───── Entries supplied

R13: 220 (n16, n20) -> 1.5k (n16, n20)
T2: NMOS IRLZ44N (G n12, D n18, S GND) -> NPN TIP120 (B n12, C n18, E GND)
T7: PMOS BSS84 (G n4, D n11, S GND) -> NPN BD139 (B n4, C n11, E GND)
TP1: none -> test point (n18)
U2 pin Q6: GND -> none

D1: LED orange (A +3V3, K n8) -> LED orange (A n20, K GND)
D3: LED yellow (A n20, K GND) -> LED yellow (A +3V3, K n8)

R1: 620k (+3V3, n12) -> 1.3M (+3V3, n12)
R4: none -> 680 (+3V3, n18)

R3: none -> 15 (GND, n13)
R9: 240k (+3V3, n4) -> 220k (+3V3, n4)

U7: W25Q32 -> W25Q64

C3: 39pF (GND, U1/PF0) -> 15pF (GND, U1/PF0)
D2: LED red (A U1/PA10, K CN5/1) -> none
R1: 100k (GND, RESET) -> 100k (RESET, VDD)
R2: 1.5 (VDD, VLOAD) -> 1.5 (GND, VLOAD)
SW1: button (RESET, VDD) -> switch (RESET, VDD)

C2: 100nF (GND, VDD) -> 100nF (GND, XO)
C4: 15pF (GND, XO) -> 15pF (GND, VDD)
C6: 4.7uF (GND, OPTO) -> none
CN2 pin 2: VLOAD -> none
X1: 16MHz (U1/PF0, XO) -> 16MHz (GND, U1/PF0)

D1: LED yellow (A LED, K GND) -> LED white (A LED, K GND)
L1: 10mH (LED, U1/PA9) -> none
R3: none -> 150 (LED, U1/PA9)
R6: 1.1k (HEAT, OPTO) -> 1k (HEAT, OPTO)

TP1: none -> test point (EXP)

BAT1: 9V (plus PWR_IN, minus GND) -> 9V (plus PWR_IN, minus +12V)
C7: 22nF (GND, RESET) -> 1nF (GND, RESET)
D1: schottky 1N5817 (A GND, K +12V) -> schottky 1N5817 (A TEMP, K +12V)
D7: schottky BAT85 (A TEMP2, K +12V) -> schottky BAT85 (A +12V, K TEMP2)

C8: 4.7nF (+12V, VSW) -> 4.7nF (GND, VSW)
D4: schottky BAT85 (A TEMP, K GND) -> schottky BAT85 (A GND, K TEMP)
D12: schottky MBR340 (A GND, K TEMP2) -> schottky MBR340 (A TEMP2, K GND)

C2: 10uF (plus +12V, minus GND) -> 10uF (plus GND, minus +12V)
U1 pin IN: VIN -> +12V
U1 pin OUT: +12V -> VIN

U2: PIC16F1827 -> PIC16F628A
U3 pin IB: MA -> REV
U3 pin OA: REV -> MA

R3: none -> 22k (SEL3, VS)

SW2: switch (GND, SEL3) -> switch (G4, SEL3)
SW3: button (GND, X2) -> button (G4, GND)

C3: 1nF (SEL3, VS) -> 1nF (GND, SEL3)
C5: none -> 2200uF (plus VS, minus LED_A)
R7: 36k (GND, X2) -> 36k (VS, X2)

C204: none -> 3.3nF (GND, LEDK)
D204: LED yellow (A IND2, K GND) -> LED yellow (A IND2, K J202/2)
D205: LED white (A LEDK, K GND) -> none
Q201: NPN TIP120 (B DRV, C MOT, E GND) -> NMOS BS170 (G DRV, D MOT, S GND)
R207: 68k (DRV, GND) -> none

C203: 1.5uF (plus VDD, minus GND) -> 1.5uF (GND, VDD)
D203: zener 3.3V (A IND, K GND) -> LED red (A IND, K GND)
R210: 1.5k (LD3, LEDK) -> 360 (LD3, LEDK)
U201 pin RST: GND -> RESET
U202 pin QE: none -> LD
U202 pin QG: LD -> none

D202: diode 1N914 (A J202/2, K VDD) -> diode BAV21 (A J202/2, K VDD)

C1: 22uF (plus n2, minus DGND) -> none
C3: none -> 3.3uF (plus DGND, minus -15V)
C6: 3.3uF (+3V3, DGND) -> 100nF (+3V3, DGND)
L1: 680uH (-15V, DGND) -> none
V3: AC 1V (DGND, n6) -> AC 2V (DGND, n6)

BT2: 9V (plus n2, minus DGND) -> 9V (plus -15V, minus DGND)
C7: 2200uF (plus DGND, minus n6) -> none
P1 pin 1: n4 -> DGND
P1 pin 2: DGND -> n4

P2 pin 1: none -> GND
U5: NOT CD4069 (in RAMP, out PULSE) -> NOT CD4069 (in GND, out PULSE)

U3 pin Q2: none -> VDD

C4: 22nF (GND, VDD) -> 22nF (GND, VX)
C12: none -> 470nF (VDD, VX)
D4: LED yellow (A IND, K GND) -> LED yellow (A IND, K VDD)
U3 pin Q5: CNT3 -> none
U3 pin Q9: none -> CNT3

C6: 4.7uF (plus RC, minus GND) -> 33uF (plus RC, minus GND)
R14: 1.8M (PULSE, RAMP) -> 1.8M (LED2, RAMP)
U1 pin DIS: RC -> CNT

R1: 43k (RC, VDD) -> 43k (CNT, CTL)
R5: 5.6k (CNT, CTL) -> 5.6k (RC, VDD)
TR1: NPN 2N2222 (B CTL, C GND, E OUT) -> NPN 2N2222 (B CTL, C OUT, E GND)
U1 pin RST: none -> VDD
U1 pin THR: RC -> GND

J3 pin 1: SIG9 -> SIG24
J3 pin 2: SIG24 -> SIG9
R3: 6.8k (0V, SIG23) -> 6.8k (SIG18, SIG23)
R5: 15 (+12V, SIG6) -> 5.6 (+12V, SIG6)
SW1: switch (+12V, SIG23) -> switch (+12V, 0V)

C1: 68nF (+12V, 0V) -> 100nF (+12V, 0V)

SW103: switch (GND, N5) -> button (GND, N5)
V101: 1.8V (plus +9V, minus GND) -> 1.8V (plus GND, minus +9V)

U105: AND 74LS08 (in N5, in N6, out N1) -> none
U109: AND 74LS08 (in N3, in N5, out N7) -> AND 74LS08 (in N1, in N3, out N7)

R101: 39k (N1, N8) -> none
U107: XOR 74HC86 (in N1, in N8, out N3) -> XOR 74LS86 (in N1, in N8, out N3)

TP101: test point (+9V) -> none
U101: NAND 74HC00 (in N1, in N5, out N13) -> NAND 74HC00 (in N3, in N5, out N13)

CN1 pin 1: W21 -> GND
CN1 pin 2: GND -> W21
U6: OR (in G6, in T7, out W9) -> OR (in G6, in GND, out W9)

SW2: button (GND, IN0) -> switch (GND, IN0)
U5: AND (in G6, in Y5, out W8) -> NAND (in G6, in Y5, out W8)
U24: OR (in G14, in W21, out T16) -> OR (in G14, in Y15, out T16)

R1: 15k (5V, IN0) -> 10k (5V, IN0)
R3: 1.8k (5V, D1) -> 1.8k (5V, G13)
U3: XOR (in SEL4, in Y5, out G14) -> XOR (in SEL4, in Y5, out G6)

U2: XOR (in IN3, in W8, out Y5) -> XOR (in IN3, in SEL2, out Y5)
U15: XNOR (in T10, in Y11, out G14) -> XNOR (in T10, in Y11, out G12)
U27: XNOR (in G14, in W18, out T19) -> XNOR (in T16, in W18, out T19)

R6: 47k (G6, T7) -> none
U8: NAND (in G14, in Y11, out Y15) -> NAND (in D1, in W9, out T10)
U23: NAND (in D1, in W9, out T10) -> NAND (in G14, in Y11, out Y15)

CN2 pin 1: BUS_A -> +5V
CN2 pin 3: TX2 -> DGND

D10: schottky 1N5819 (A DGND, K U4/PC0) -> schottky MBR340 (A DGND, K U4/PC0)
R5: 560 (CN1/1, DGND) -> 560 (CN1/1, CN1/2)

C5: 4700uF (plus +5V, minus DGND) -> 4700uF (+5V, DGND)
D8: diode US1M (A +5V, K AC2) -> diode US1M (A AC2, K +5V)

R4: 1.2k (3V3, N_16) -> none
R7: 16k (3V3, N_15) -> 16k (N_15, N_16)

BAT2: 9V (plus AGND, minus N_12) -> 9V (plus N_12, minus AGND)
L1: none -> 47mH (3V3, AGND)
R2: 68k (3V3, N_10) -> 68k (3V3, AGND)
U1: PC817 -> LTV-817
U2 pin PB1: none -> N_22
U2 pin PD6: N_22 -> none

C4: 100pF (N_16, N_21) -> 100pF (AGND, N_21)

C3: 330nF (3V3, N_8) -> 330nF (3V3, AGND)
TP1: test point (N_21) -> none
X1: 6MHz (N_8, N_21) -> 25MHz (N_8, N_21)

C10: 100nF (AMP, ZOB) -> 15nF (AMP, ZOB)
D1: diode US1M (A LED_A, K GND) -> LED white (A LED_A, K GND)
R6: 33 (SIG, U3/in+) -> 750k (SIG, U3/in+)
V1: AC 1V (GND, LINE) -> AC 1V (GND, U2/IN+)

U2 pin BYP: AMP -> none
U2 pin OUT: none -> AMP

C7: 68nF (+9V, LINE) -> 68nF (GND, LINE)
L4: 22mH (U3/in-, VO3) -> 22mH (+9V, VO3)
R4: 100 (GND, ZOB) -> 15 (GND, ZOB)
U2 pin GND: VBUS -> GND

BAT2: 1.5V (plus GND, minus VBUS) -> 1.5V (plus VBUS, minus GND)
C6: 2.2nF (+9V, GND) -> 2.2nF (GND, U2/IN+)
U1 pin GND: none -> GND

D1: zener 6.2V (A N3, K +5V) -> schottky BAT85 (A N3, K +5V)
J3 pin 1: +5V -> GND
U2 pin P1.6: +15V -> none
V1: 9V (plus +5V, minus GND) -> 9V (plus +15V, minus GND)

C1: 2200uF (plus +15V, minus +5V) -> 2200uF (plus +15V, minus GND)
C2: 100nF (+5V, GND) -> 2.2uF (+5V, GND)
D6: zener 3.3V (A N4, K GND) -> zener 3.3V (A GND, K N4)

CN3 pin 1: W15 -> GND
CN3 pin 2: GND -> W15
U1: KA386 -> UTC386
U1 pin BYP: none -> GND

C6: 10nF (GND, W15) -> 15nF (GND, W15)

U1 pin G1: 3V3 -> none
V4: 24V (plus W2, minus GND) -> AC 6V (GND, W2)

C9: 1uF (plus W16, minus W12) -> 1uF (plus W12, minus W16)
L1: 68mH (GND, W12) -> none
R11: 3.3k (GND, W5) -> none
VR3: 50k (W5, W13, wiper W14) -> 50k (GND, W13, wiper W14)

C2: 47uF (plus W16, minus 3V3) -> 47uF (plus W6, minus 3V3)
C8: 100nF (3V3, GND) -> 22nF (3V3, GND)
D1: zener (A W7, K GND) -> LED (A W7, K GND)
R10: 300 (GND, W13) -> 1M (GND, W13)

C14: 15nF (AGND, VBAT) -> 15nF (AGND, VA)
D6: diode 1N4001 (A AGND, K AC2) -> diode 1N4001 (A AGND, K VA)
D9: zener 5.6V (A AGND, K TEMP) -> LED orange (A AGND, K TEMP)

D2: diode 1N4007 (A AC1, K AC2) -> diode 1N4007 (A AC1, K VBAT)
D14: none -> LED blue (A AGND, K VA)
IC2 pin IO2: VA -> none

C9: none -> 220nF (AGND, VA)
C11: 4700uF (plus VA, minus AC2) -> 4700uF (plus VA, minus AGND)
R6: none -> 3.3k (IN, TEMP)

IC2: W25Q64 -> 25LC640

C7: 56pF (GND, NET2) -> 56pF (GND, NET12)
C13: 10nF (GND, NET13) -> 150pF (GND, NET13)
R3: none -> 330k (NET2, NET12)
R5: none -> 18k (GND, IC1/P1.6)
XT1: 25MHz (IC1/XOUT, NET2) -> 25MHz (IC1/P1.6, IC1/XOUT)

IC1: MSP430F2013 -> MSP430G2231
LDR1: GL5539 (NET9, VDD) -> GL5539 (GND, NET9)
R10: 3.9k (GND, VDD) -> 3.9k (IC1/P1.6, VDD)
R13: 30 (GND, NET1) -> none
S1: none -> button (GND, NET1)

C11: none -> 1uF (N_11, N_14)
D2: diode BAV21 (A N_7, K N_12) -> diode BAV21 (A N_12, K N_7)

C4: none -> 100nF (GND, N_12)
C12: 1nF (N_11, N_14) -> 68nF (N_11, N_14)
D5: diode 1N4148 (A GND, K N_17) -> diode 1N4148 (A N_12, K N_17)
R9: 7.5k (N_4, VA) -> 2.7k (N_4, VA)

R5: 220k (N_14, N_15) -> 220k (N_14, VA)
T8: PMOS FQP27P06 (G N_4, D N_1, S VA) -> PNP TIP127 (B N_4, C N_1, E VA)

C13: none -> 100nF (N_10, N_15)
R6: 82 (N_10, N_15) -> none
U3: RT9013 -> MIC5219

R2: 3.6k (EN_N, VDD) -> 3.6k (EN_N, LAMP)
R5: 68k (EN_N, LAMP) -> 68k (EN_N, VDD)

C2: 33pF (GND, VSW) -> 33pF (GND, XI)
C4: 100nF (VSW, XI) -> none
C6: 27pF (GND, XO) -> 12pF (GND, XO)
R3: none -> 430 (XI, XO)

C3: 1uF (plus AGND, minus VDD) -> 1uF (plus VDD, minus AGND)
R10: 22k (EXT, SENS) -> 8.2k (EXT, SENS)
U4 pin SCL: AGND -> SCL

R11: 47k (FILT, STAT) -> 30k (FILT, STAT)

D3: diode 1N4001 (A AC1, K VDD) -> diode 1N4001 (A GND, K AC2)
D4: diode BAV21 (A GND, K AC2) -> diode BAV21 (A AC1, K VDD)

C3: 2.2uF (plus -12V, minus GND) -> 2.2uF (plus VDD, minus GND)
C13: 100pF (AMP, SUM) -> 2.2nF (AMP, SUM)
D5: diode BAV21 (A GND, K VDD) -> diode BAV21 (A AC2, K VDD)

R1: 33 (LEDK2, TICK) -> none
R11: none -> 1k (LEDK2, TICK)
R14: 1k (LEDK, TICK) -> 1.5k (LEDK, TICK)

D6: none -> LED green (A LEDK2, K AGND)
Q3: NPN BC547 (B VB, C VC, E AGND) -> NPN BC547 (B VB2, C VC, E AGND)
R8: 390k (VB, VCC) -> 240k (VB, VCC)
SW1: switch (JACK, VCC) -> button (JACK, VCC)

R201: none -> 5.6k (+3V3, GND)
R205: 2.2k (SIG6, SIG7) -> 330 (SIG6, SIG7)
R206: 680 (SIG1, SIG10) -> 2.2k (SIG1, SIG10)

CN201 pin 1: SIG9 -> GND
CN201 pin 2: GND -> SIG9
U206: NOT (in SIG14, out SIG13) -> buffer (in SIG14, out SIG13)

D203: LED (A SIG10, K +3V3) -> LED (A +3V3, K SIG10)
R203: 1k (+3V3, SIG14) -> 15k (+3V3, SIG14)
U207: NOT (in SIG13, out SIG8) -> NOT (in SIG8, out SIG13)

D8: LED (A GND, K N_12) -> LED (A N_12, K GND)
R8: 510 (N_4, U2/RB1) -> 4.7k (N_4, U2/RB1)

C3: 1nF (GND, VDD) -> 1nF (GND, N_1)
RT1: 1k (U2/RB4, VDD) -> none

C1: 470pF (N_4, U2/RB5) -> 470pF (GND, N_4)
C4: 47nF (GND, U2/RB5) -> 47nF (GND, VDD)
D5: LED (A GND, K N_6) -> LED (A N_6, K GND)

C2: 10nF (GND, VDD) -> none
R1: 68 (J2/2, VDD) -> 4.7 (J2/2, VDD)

──────────

• Problem requirements:
From the entries above, return exactly the line containing "V3: AC 1V (DGND, n6) -> AC 2V (DGND, n6)", the line containing "TR1: NPN 2N2222", and all lines between, and nothing else.

• Exercise answer:
V3: AC 1V (DGND, n6) -> AC 2V (DGND, n6)

BT2: 9V (plus n2, minus DGND) -> 9V (plus -15V, minus DGND)
C7: 2200uF (plus DGND, minus n6) -> none
P1 pin 1: n4 -> DGND
P1 pin 2: DGND -> n4

P2 pin 1: none -> GND
U5: NOT CD4069 (in RAMP, out PULSE) -> NOT CD4069 (in GND, out PULSE)

U3 pin Q2: none -> VDD

C4: 22nF (GND, VDD) -> 22nF (GND, VX)
C12: none -> 470nF (VDD, VX)
D4: LED yellow (A IND, K GND) -> LED yellow (A IND, K VDD)
U3 pin Q5: CNT3 -> none
U3 pin Q9: none -> CNT3

C6: 4.7uF (plus RC, minus GND) -> 33uF (plus RC, minus GND)
R14: 1.8M (PULSE, RAMP) -> 1.8M (LED2, RAMP)
U1 pin DIS: RC -> CNT

R1: 43k (RC, VDD) -> 43k (CNT, CTL)
R5: 5.6k (CNT, CTL) -> 5.6k (RC, VDD)
TR1: NPN 2N2222 (B CTL, C GND, E OUT) -> NPN 2N2222 (B CTL, C OUT, E GND)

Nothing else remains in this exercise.